■ What to produce
In the entries below, find every line with the string "yellow" and copy it.

Data entries:
··········

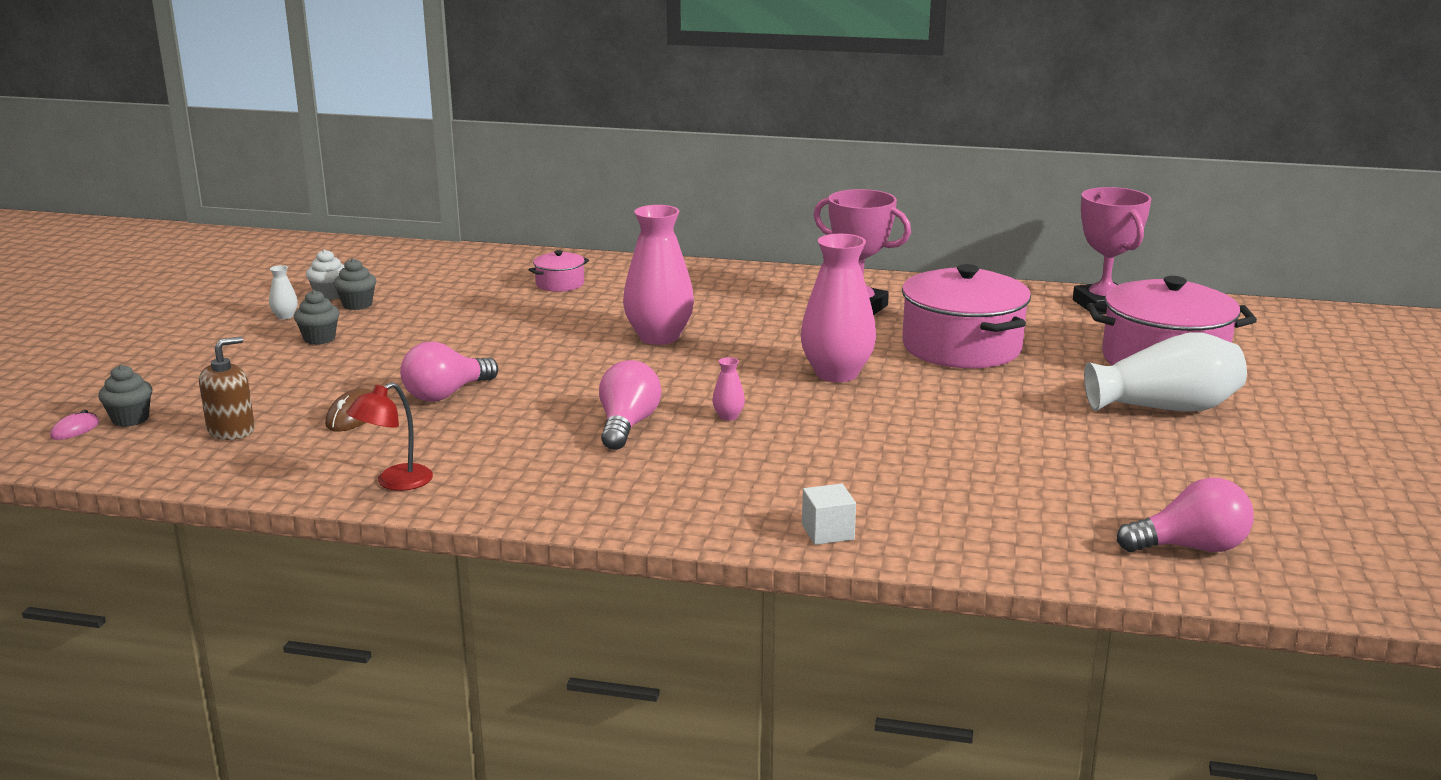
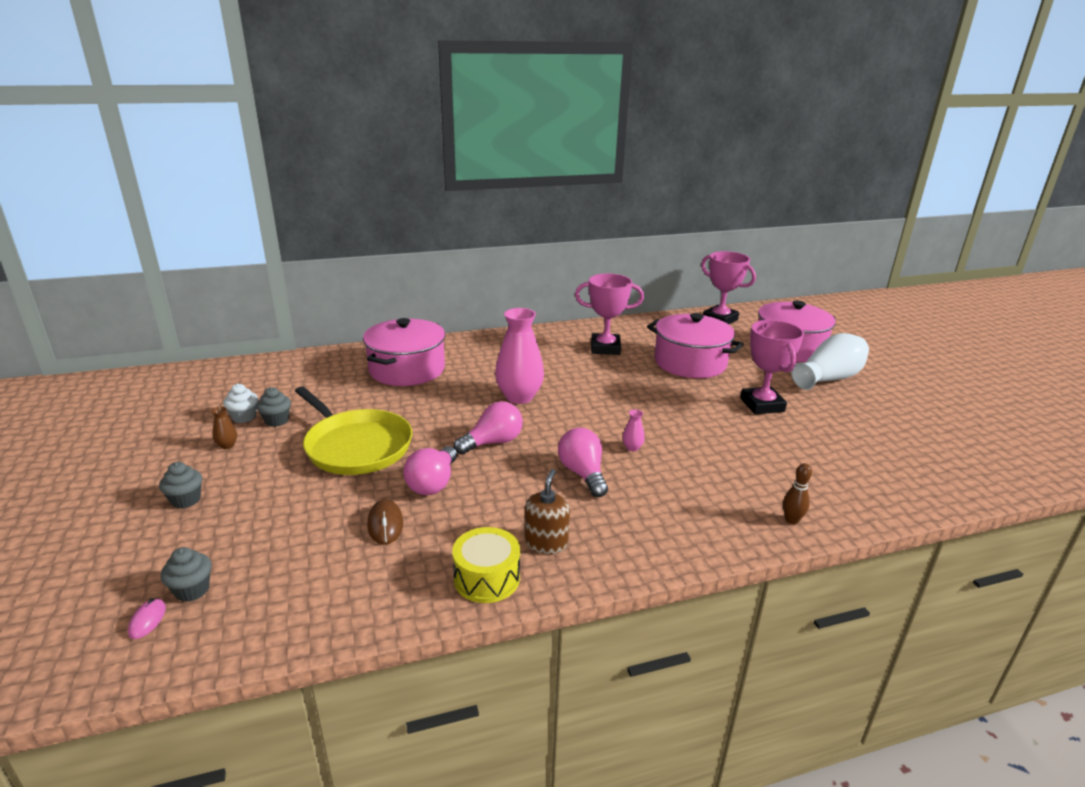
camera: 30 degrees left, 5 degrees up
(231, 430) = (299, 572): brown soap dispenser -> brown soap dispenser (546, 543)
(285, 316) = (227, 445): white vase -> brown vase
(319, 339) = (279, 459): grey cupcake -> grey cupcake (186, 500)
(395, 482) = (487, 578): red lamp -> yellow drum
(409, 344) = (356, 446): none -> yellow pan
(560, 284) = (407, 369): pink pot -> pink pot, size x2.19
(827, 532) = (791, 520): white cube -> brown bowling pin
(836, 374) = (651, 398): pink vase -> none
(994, 414) = (762, 405): none -> pink trophy
(1190, 547) = (954, 467): pink light bulb -> pink light bulb (493, 442)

··········

■ Task response
(395, 482) = (487, 578): red lamp -> yellow drum
(409, 344) = (356, 446): none -> yellow pan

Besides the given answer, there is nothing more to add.